> _THE REQUEST_: Express the lines of the material from the one with "Point (724,314)" through the one with "How distant is", both included, as a Markdown table with the columns "Row" and "Line". Number each line in order and skip blank lines.

> _Records of scene-based questions_:
══════════

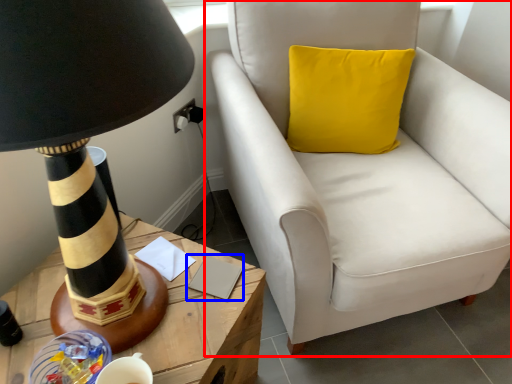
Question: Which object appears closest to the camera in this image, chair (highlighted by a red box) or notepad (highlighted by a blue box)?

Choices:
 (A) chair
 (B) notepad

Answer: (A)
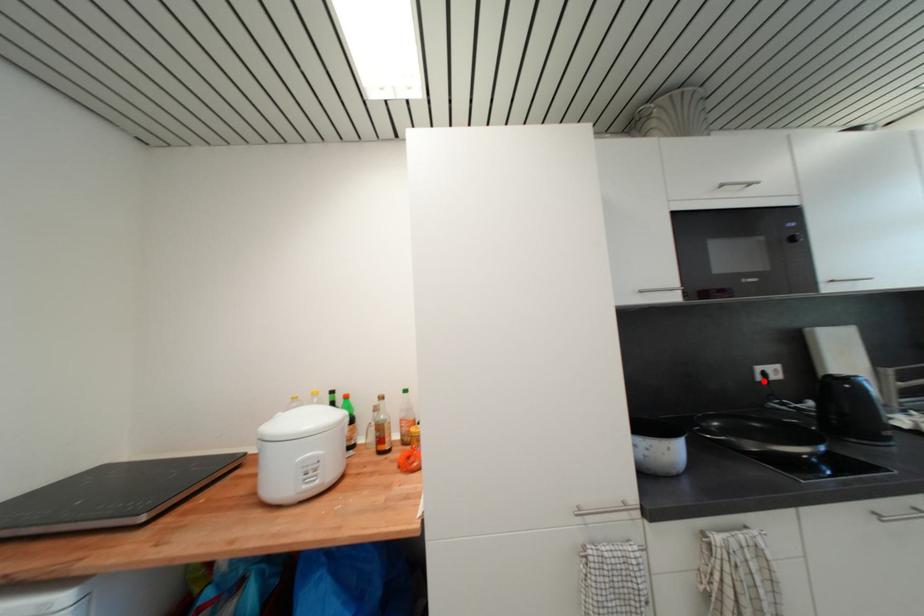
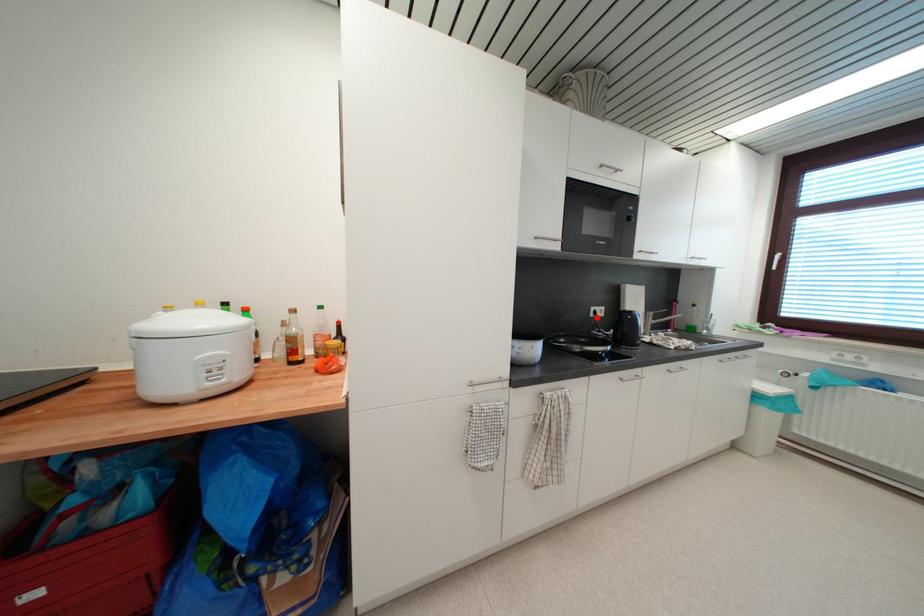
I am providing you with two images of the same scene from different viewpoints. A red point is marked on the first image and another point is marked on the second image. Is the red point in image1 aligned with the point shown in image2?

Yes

══════════

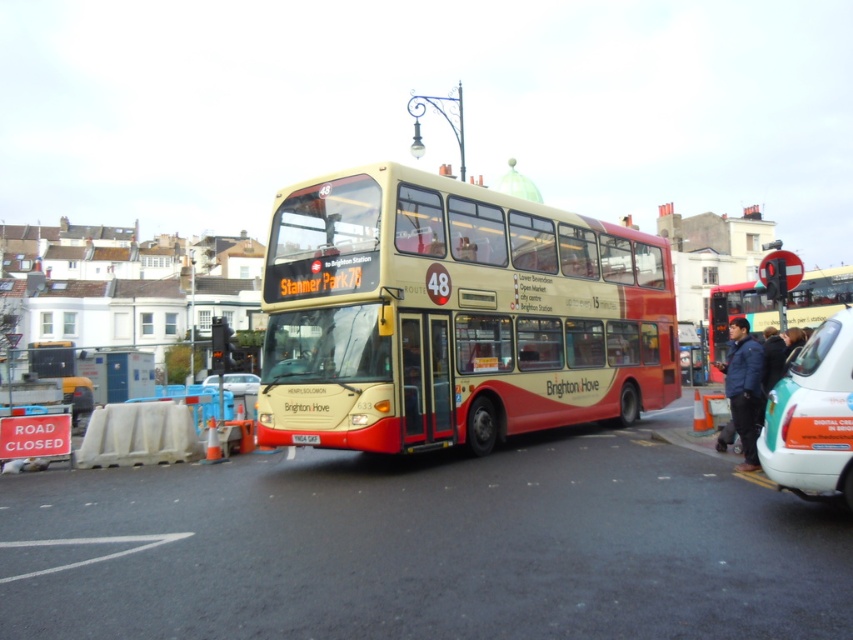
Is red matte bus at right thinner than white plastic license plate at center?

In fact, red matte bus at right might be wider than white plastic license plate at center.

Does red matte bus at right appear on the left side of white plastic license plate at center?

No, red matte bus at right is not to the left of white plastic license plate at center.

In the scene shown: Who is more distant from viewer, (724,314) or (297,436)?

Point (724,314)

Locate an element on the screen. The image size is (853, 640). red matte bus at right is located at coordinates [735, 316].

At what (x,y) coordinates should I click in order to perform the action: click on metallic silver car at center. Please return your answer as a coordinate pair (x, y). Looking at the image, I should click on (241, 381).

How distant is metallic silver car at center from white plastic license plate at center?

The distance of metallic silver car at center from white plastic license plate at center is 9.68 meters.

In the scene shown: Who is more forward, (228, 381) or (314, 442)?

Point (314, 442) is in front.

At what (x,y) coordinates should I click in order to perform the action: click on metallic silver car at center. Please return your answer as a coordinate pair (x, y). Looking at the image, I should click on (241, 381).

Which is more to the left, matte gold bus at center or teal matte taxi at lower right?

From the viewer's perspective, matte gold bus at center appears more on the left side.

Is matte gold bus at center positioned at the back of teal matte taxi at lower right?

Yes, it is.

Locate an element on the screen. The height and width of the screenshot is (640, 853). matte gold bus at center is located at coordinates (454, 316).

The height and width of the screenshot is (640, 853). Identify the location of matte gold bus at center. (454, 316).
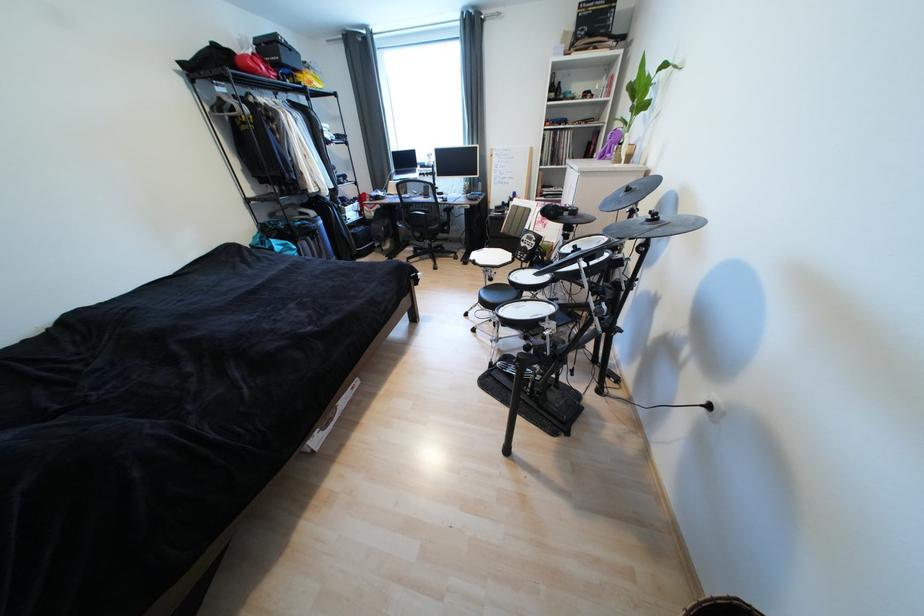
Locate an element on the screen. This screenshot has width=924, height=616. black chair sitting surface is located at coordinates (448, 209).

══════════

> _EXERCISE OUTPUT_:
| Row | Line |
|---|---|
| 1 | Point (724,314) |
| 2 | Locate an element on the screen. The image size is (853, 640). red matte bus at right is located at coordinates [735, 316]. |
| 3 | At what (x,y) coordinates should I click in order to perform the action: click on metallic silver car at center. Please return your answer as a coordinate pair (x, y). Looking at the image, I should click on (241, 381). |
| 4 | How distant is metallic silver car at center from white plastic license plate at center? |